*** Begin section ***

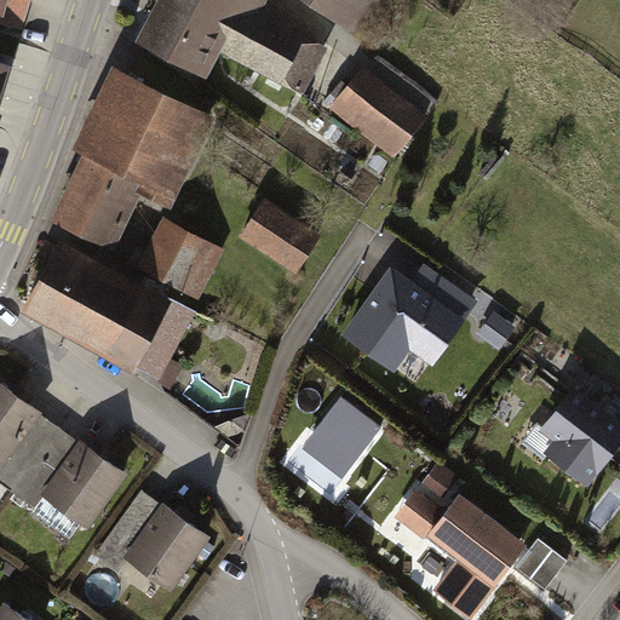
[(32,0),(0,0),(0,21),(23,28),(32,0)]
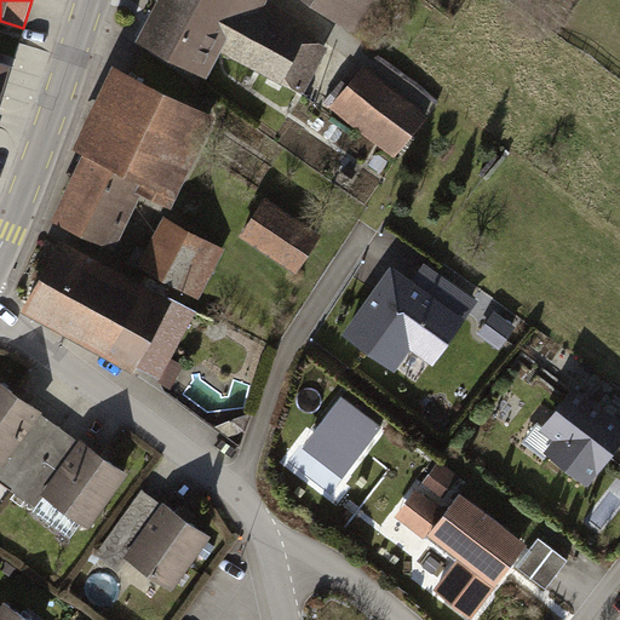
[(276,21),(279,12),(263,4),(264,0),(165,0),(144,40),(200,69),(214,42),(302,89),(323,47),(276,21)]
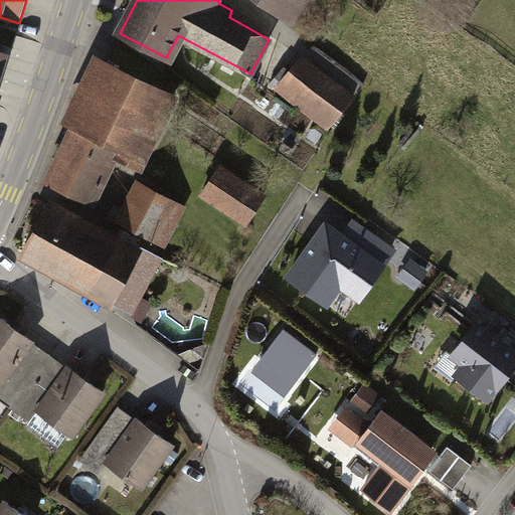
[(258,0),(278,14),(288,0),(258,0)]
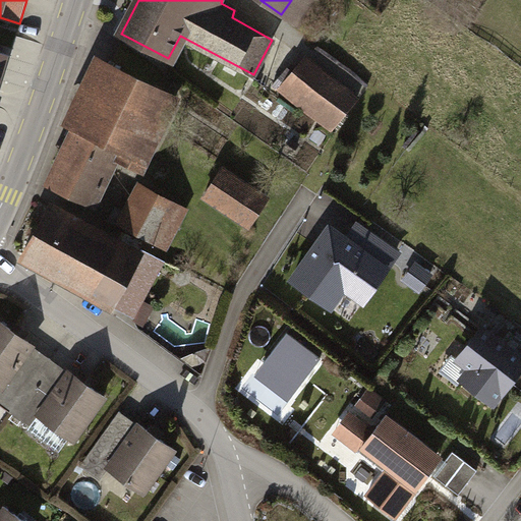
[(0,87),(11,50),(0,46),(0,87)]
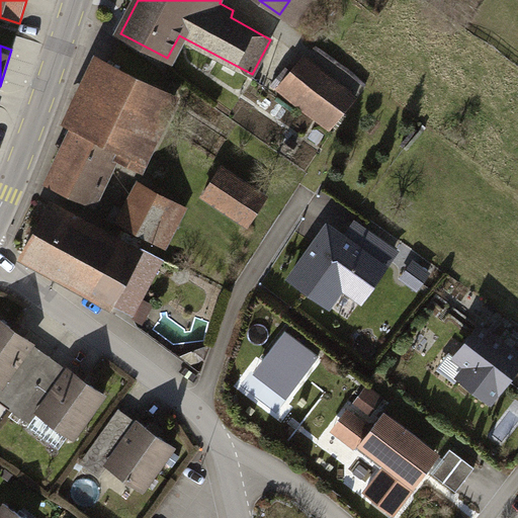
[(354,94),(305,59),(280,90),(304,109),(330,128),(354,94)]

*** End section ***
*** Begin section ***

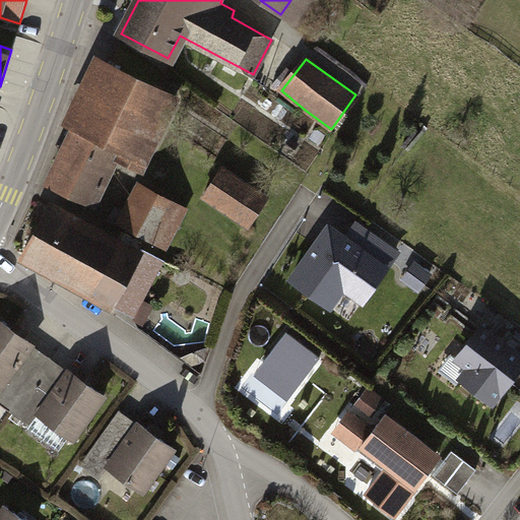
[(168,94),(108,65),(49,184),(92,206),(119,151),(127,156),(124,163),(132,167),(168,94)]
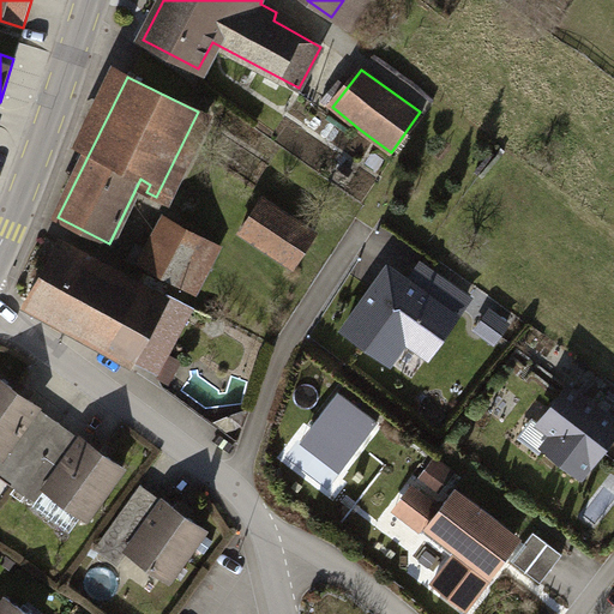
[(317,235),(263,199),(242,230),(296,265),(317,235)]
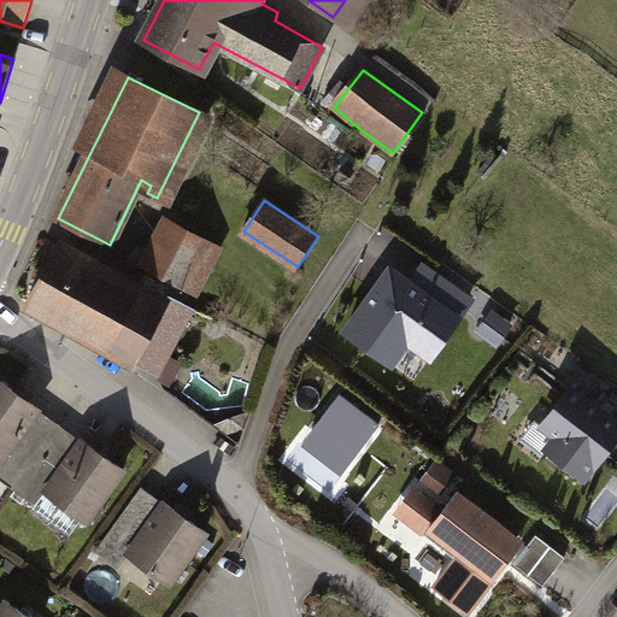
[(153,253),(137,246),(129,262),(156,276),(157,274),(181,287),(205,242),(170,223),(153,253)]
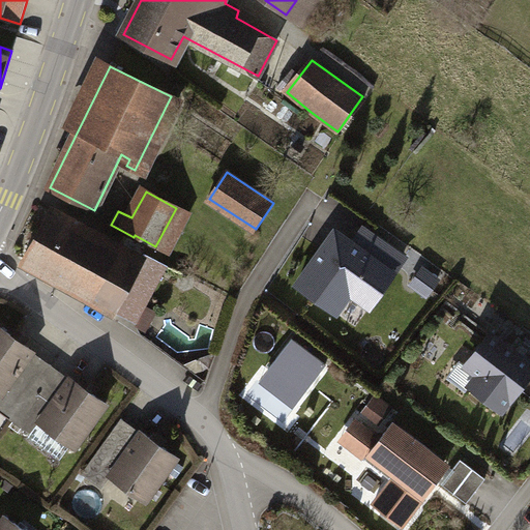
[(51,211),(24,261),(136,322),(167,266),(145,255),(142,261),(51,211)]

*** End section ***
*** Begin section ***

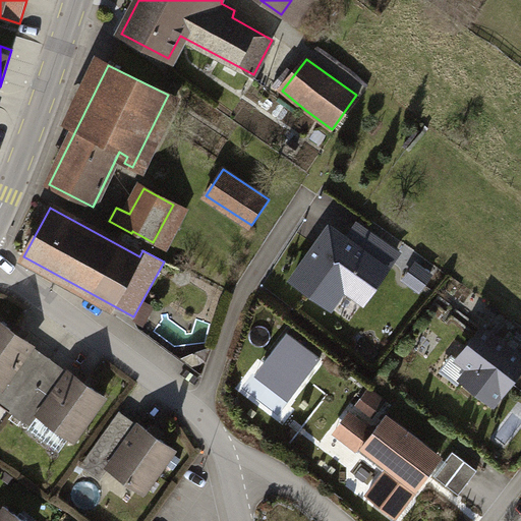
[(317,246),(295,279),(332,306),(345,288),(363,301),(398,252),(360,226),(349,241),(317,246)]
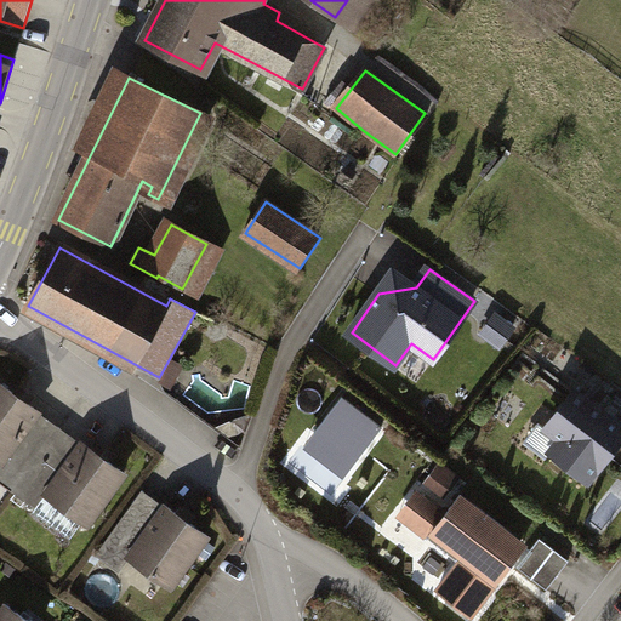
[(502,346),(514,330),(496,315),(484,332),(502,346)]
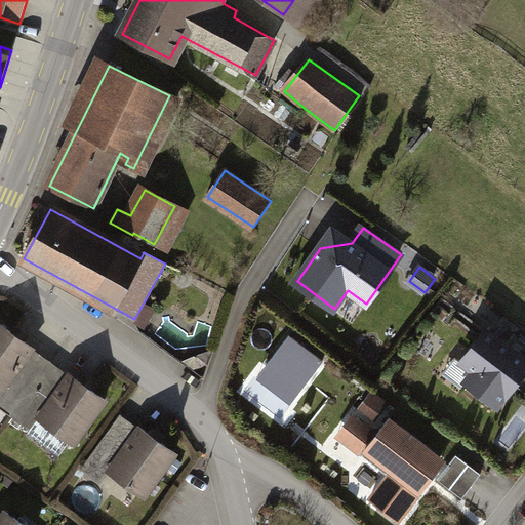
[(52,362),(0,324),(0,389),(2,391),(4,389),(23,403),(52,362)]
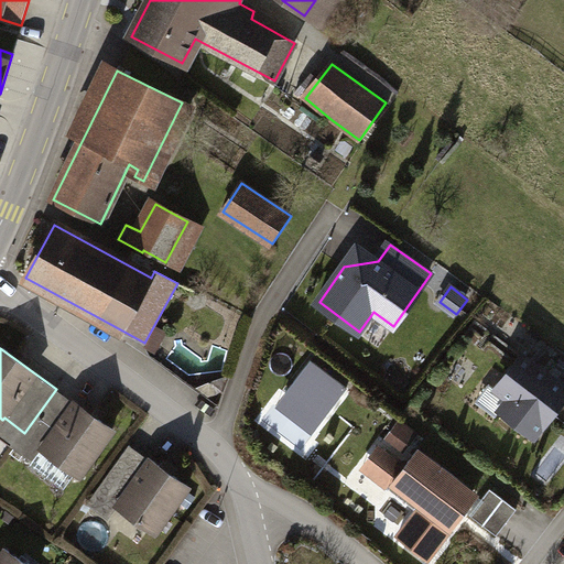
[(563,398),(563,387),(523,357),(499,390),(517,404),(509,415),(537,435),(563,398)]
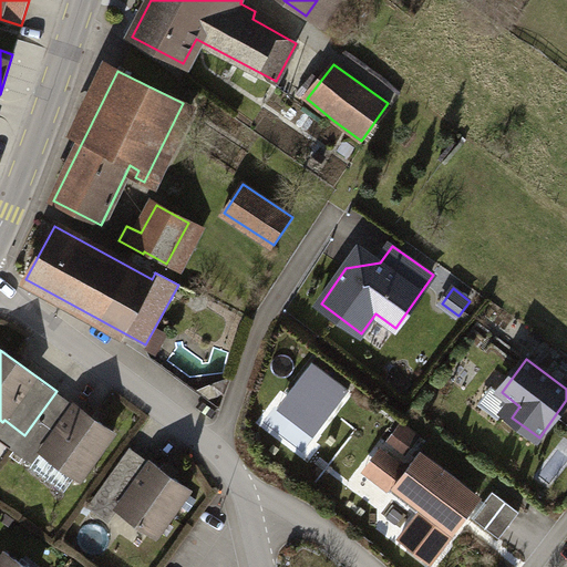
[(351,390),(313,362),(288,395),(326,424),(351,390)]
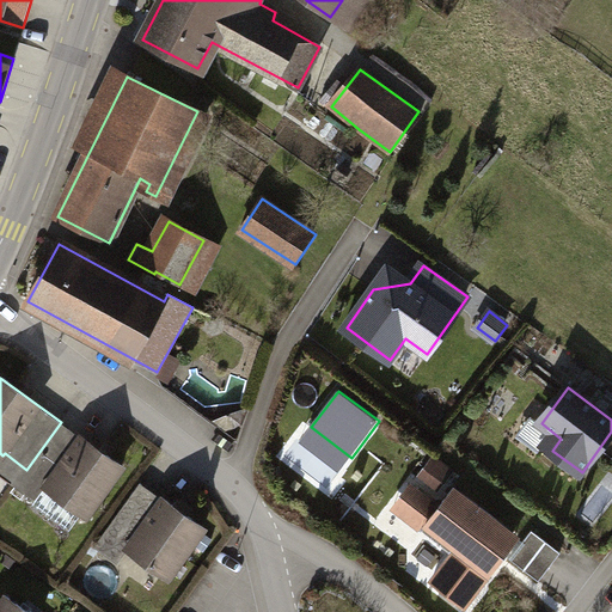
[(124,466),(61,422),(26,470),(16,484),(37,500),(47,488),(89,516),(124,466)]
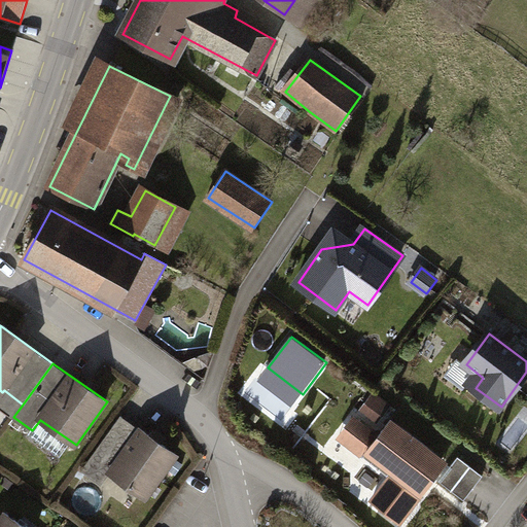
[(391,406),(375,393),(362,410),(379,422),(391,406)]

*** End section ***

● **Exercise details**
Pictures aside, print exactly the lines above starting with the one containing "[(32,0),(0,0),(0,21),(23,28),(32,0)]" and going on through the one containing "[(354,94),(305,59),(280,90),(304,109),(330,128),(354,94)]".

● **Task answer**
[(32,0),(0,0),(0,21),(23,28),(32,0)]
[(276,21),(279,12),(263,4),(264,0),(165,0),(144,40),(200,69),(214,42),(302,89),(323,47),(276,21)]
[(258,0),(278,14),(288,0),(258,0)]
[(0,87),(11,50),(0,46),(0,87)]
[(354,94),(305,59),(280,90),(304,109),(330,128),(354,94)]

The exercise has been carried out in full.